> _Work to complete_: Please go line by line through the material and copy each one containing the word "black".
/---
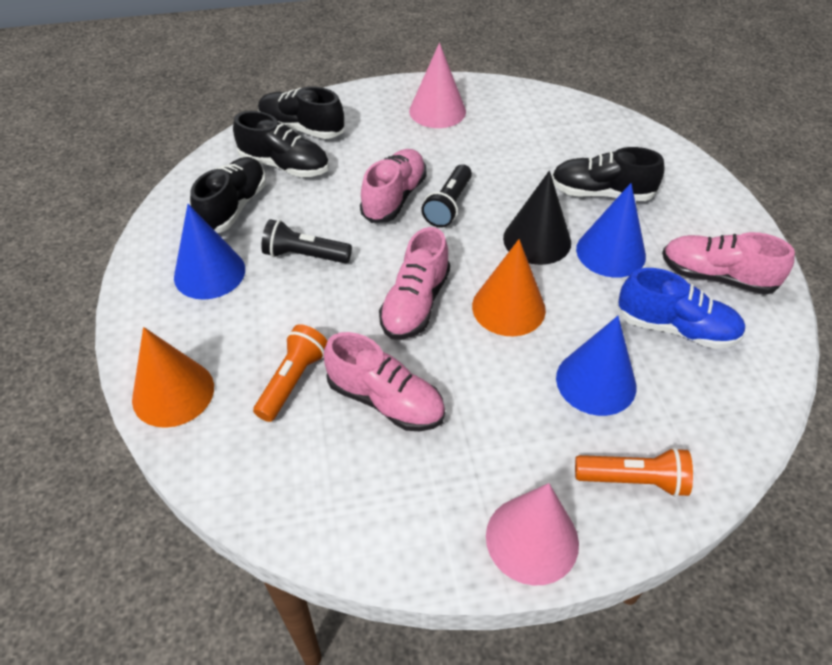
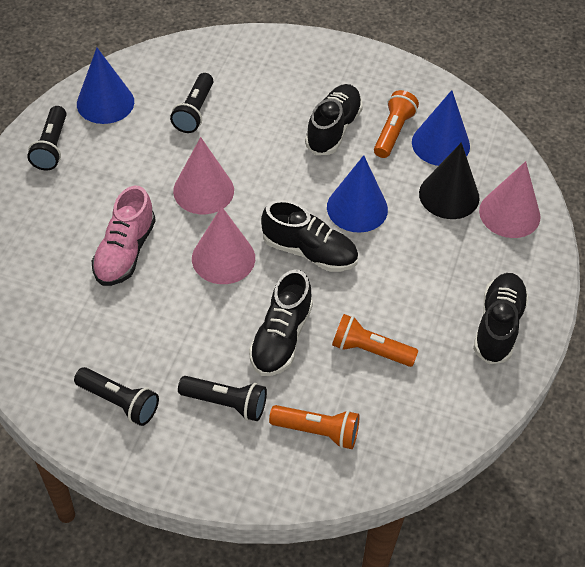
black flashlight: 2 -> 4
blue shoe: 1 -> 0
orange cone: 2 -> 0
orange flashlight: 2 -> 3
pink cone: 2 -> 3
pink shoe: 4 -> 1

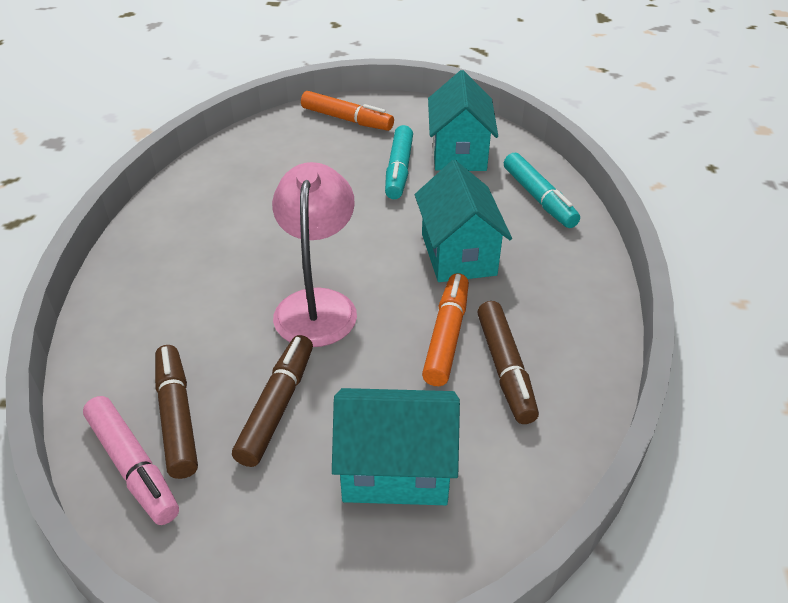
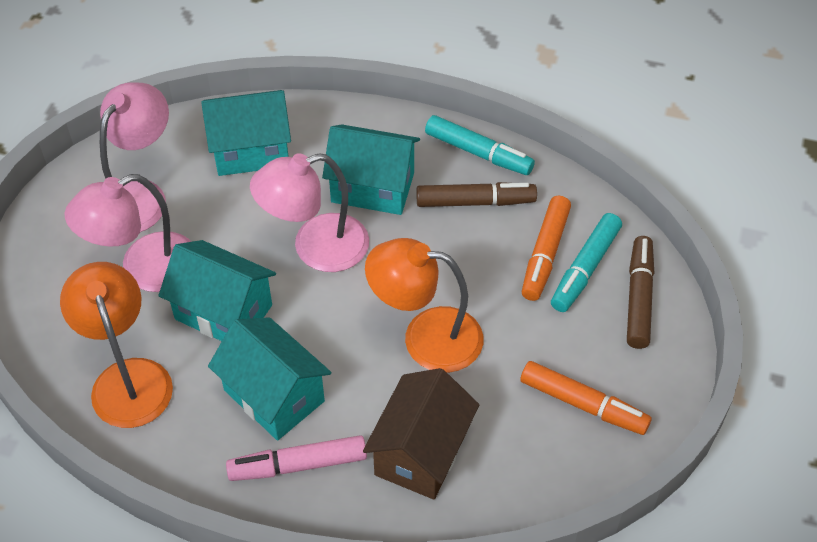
brown house: 0 -> 1
brown marker: 3 -> 2
orange lamp: 0 -> 2
pink lamp: 1 -> 3
turquoise house: 3 -> 4

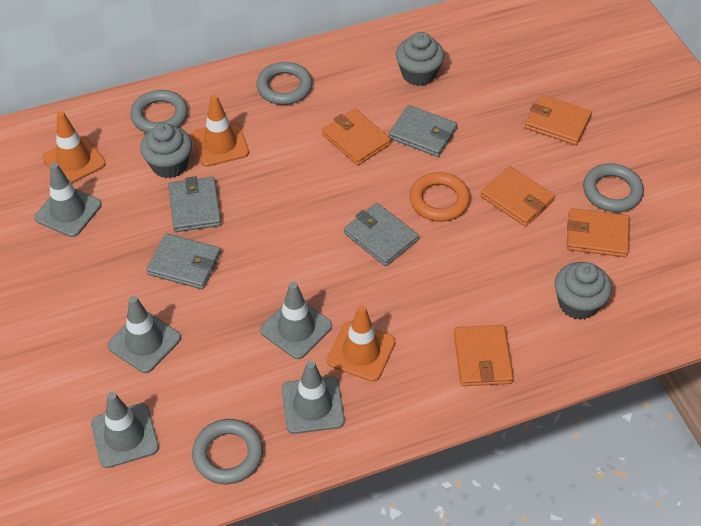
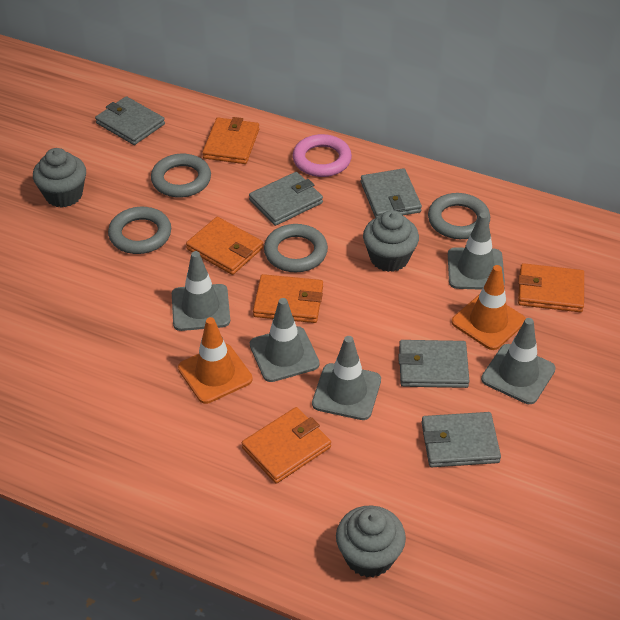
grey wallet: 4 -> 5
orange ring: 1 -> 0
orange traffic cone: 3 -> 2
pink ring: 0 -> 1

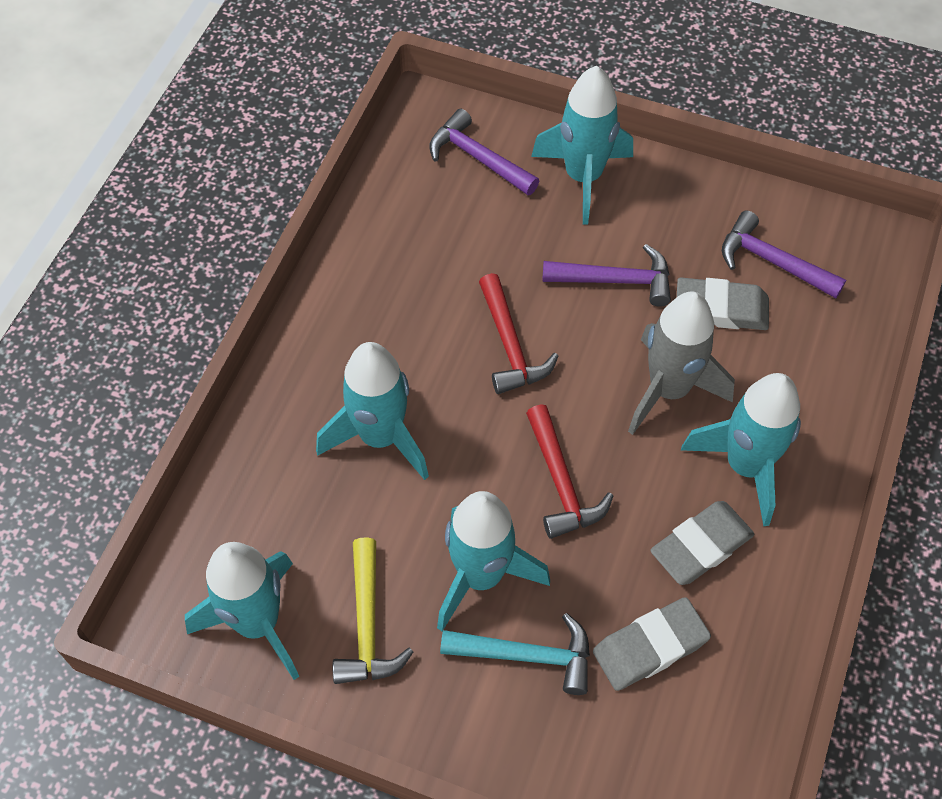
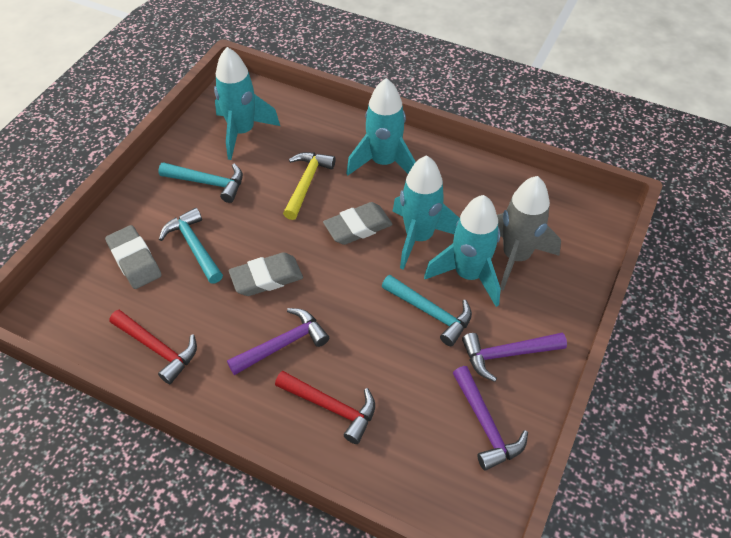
turquoise hammer: 1 -> 3
turquoise rocket: 5 -> 4

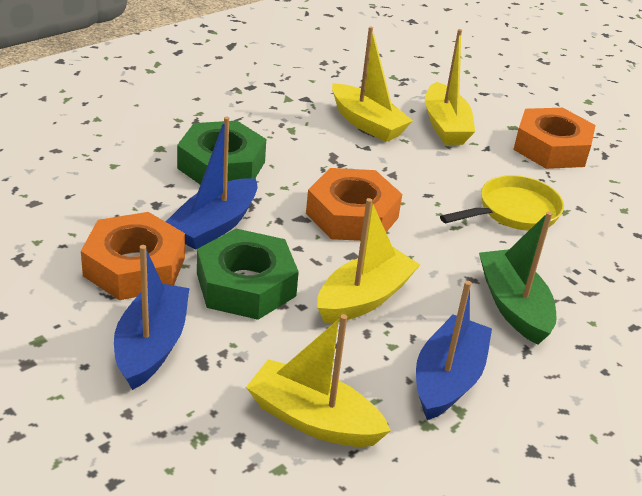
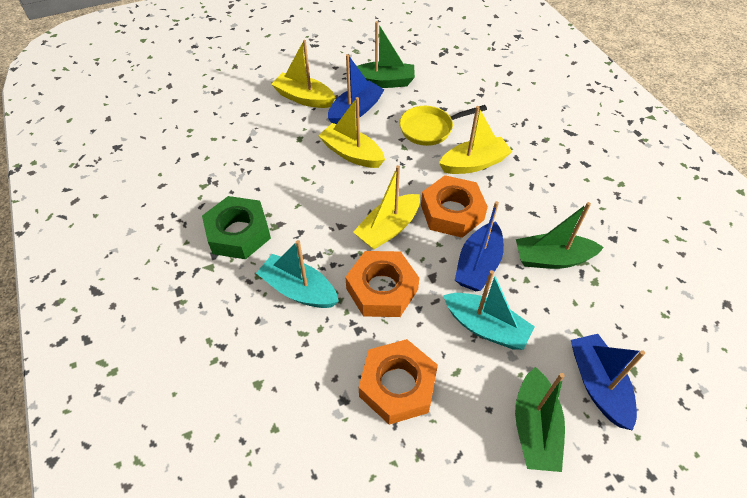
green boat: 1 -> 3
green nut: 2 -> 1
turquoise boat: 0 -> 2

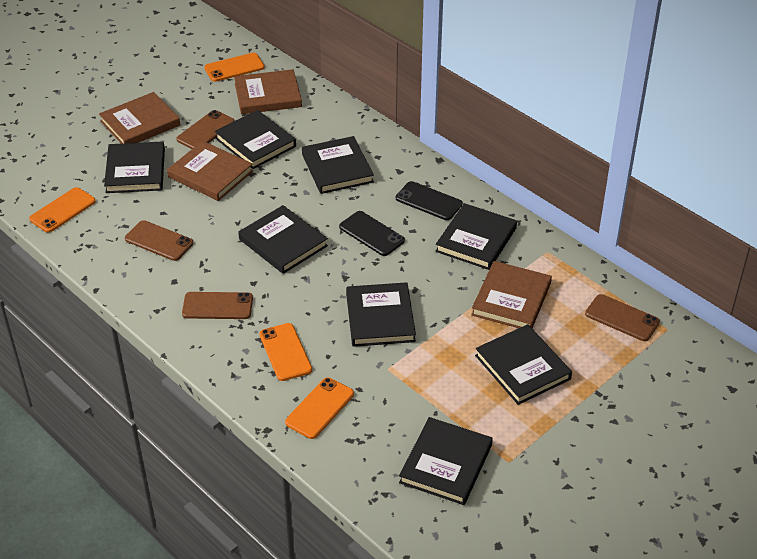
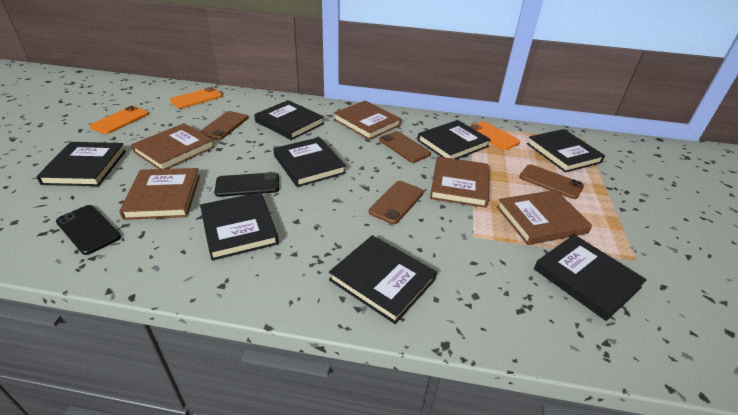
brown book: 4 -> 5
orange phone: 4 -> 3

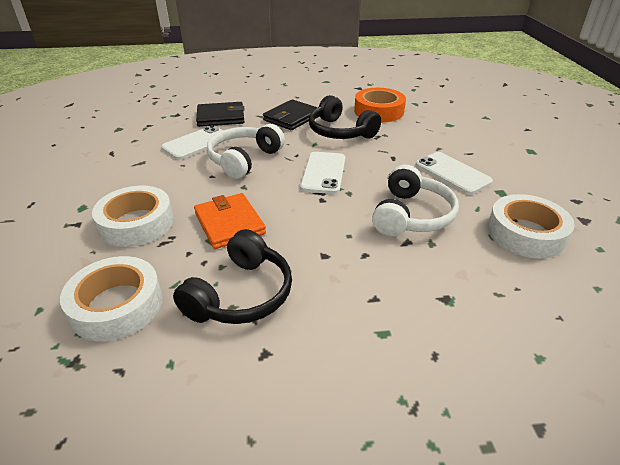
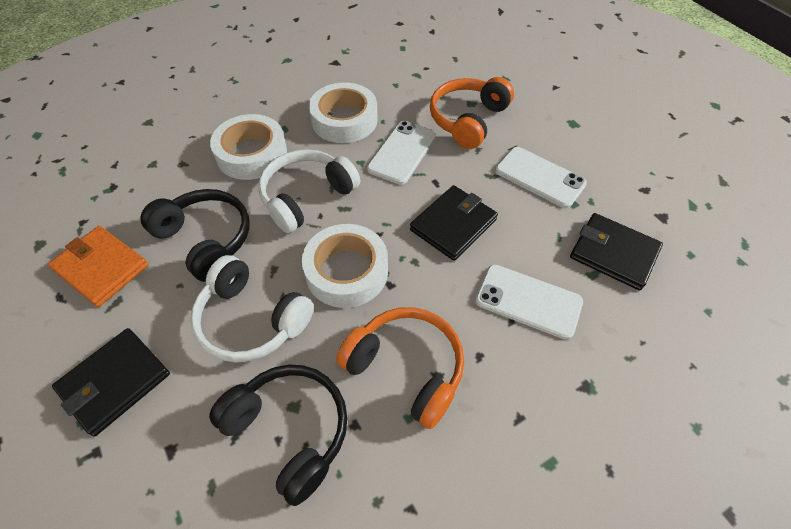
black wallet: 2 -> 3
orange headphones: 0 -> 2
orange tape: 1 -> 0

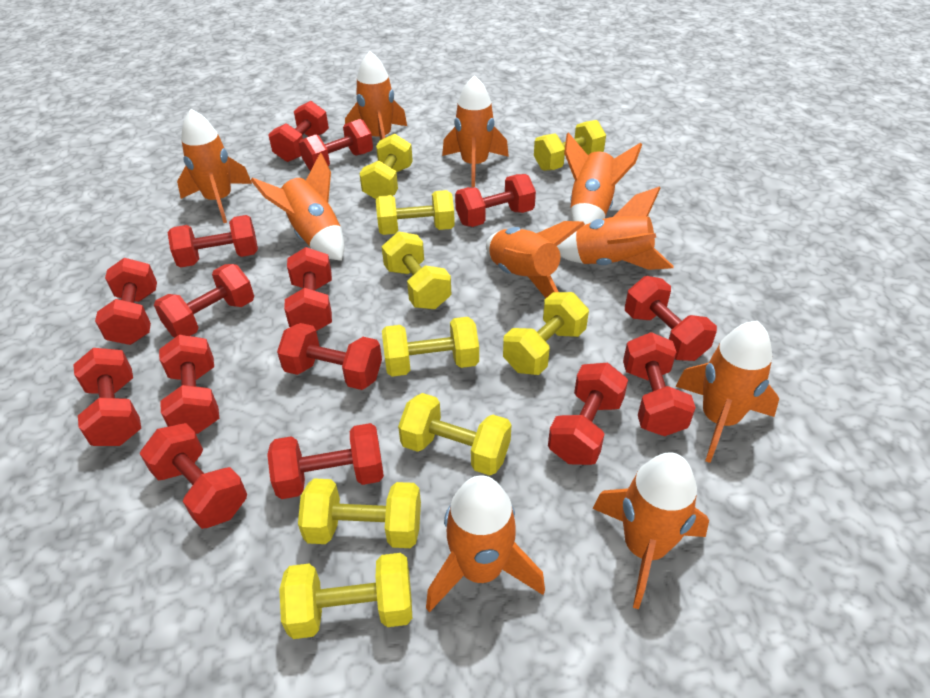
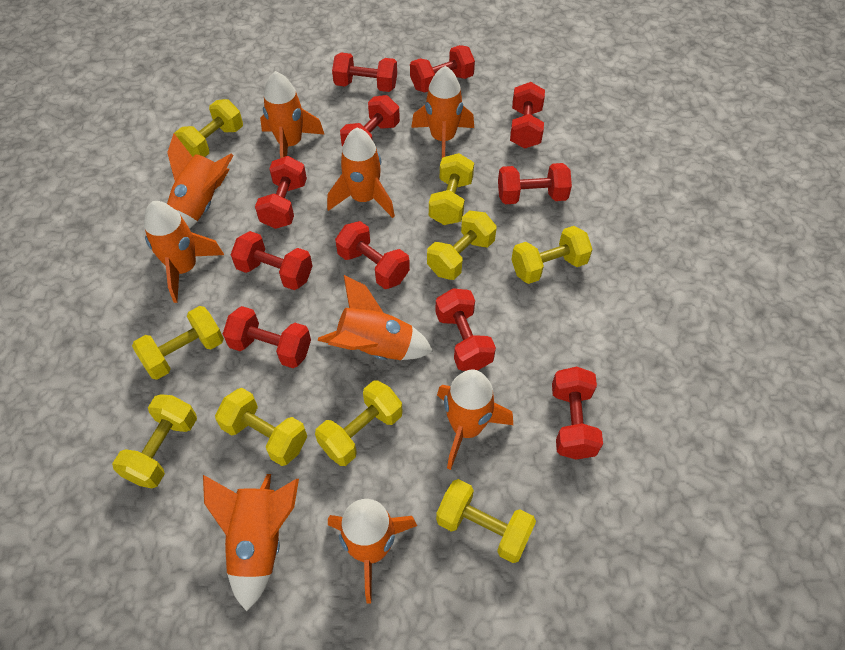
orange rocket: 10 -> 9
red dumbbell: 15 -> 11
\---
> _Answer to this exercise_:
black flashlight: 2 -> 4
black wallet: 2 -> 3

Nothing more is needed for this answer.